◆ **Records shown**
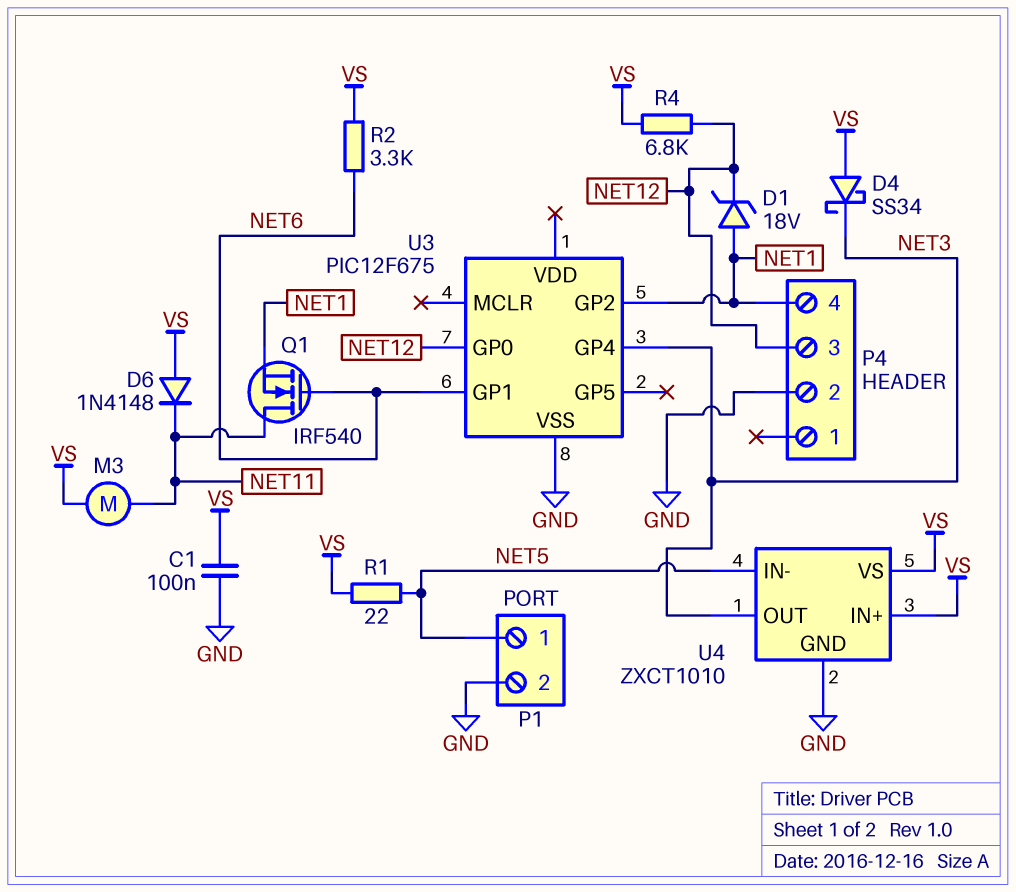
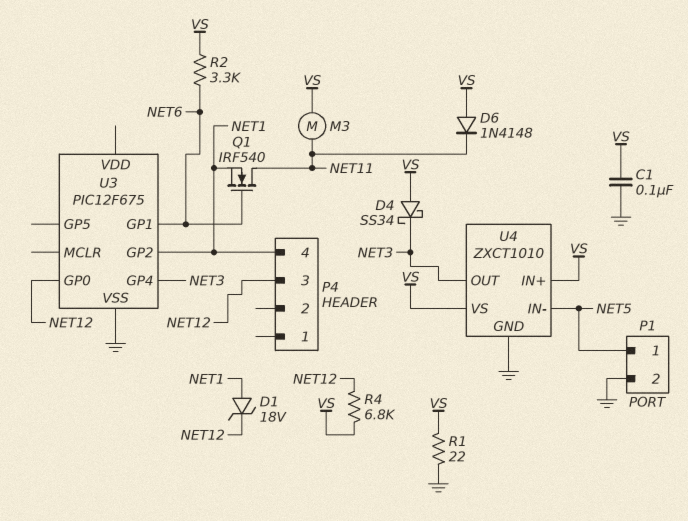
P4 pin 2: GND -> none
R1: 22 (NET5, VS) -> 22 (GND, VS)

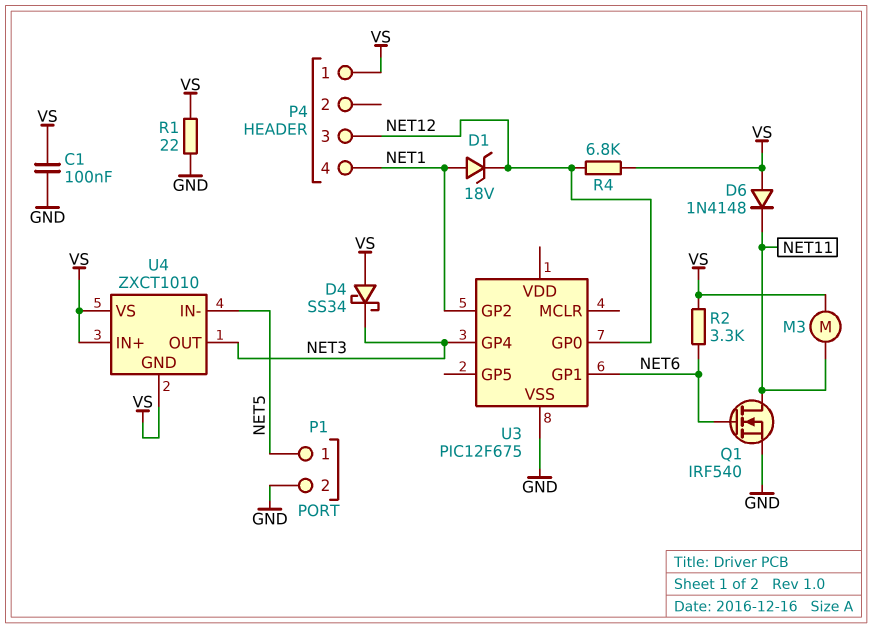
P4 pin 1: none -> VS
Q1: NMOS IRF540 (G NET6, D NET11, S NET1) -> NMOS IRF540 (G NET6, D NET11, S GND)
U4 pin GND: GND -> VS

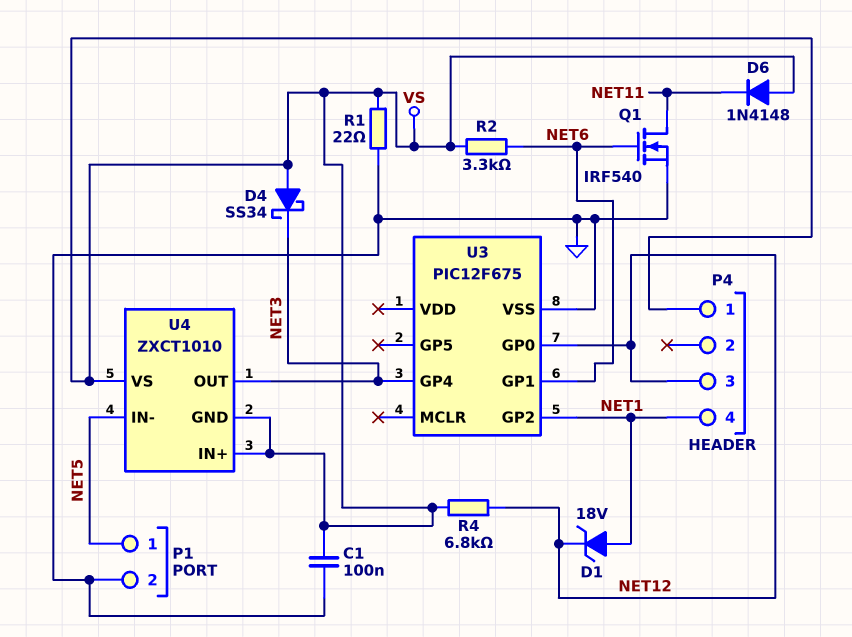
M3: motor (NET11, VS) -> none

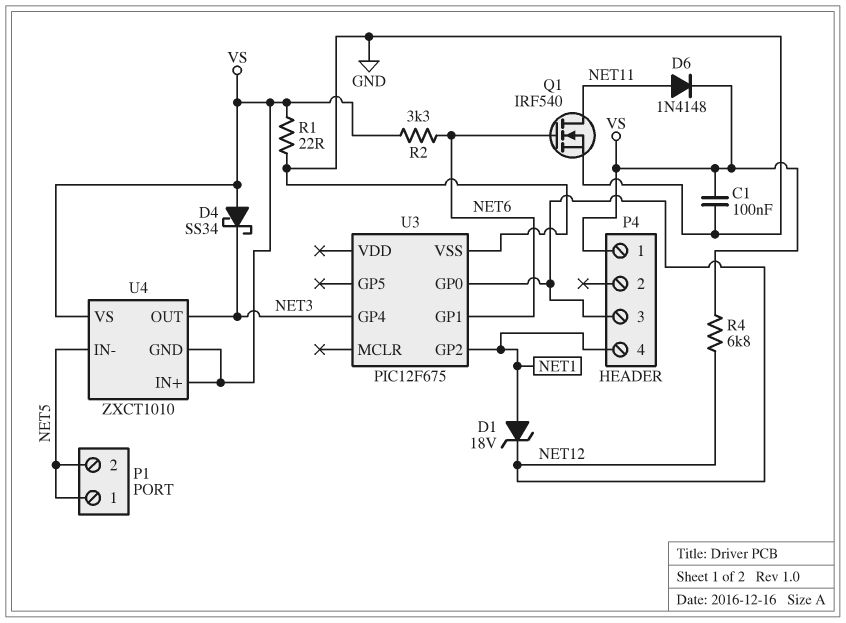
D6: diode 1N4148 (A VS, K NET11) -> diode 1N4148 (A NET11, K VS)
P1 pin 2: GND -> NET5

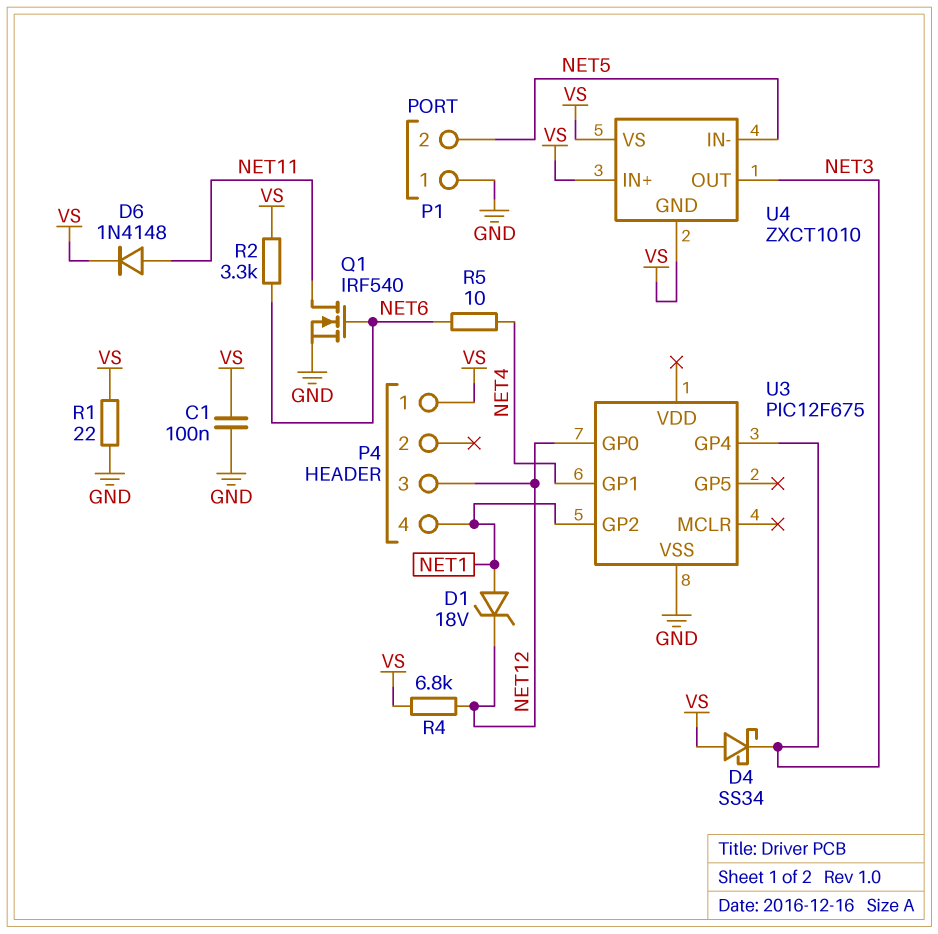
P1 pin 1: NET5 -> GND
R5: none -> 10 (NET4, NET6)
U3 pin GP1: NET6 -> NET4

◆ **Activity**
The answer must be the lines from the one containing "P1 pin 1: NET5 -> GND" through the last line of the records, written out exactly; please include nothing more.

◆ **Answer to this exercise**
P1 pin 1: NET5 -> GND
R5: none -> 10 (NET4, NET6)
U3 pin GP1: NET6 -> NET4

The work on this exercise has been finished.